=== What to produce ===
Look through the records and copy each line with the string "from" in it.

=== Data for review ===
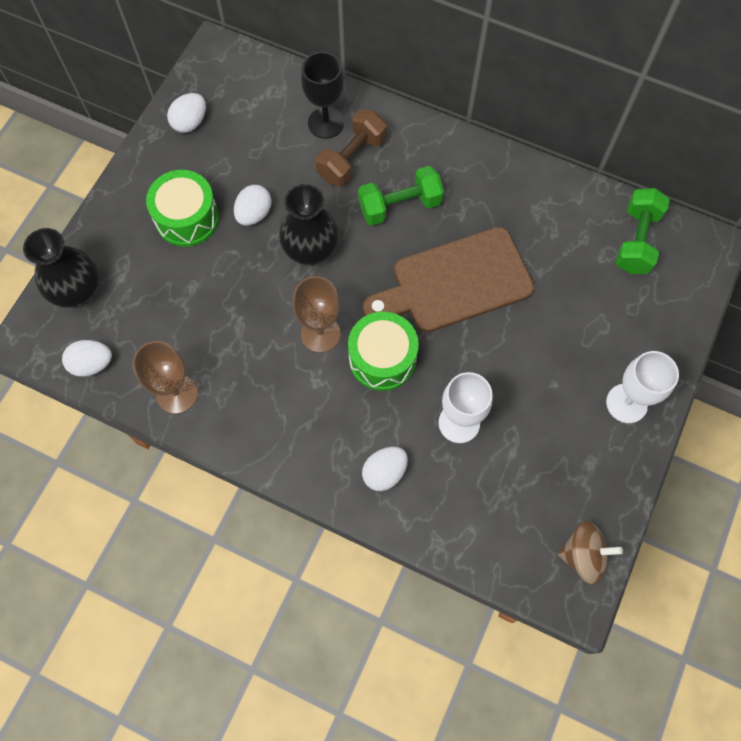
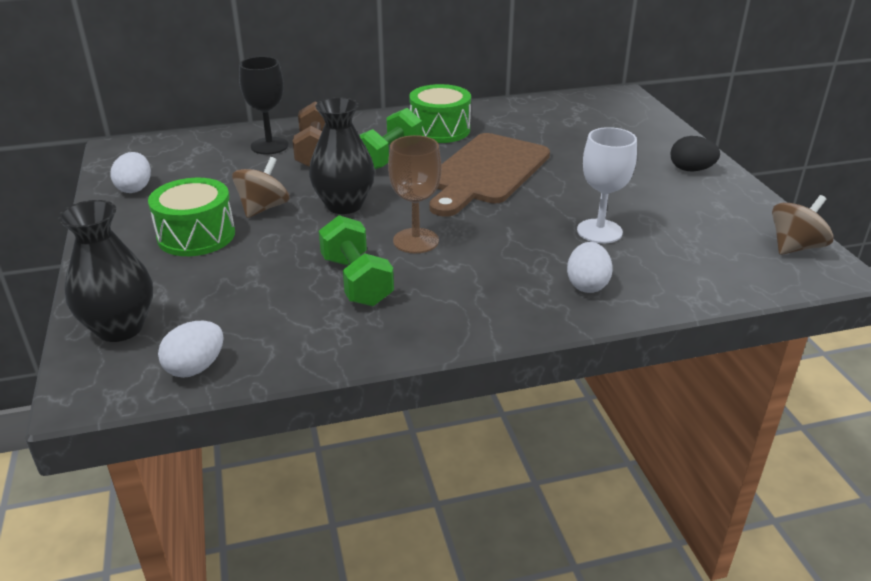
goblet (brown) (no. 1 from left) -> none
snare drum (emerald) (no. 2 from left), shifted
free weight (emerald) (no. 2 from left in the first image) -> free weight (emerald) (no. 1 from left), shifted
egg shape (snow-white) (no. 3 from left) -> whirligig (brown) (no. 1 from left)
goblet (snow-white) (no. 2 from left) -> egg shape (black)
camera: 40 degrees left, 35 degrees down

=== Result ===
goblet (brown) (no. 1 from left) -> none
snare drum (emerald) (no. 2 from left), shifted
free weight (emerald) (no. 2 from left in the first image) -> free weight (emerald) (no. 1 from left), shifted
egg shape (snow-white) (no. 3 from left) -> whirligig (brown) (no. 1 from left)
goblet (snow-white) (no. 2 from left) -> egg shape (black)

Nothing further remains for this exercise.